▶ **Task goal**
Return only the lines of the listing below that run from the line with "brown calculator: 7 -> 8" through the line with "white goblet: 1 -> 0", both ends included, exactly as written.

▶ **Records shown**
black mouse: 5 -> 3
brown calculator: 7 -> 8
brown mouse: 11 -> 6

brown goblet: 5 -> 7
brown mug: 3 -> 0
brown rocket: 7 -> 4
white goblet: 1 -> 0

* * *

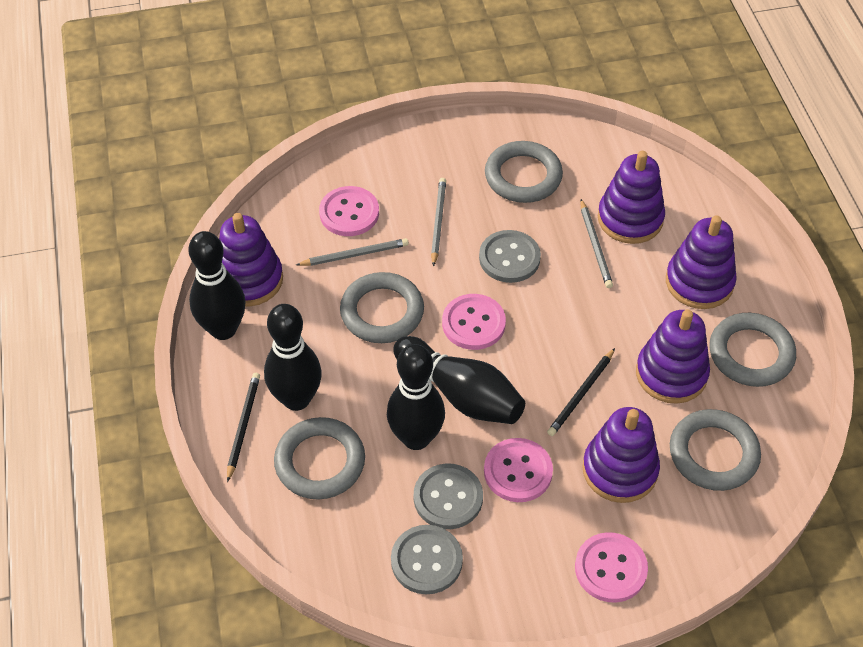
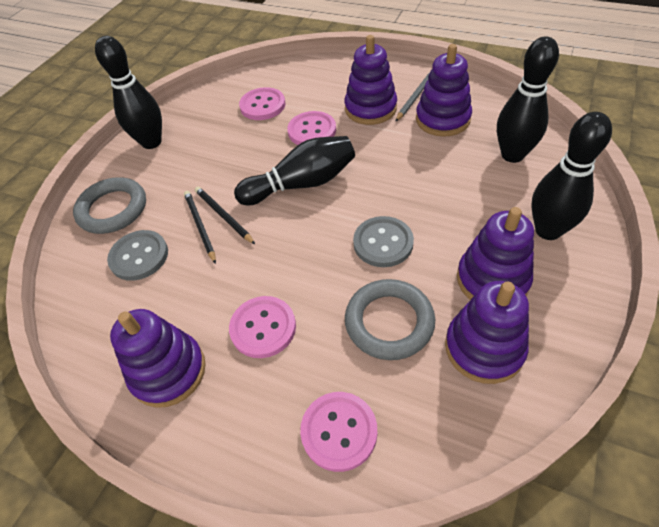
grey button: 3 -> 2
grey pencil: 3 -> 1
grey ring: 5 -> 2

▶ **Solution for this task**
brown calculator: 7 -> 8
brown mouse: 11 -> 6

brown goblet: 5 -> 7
brown mug: 3 -> 0
brown rocket: 7 -> 4
white goblet: 1 -> 0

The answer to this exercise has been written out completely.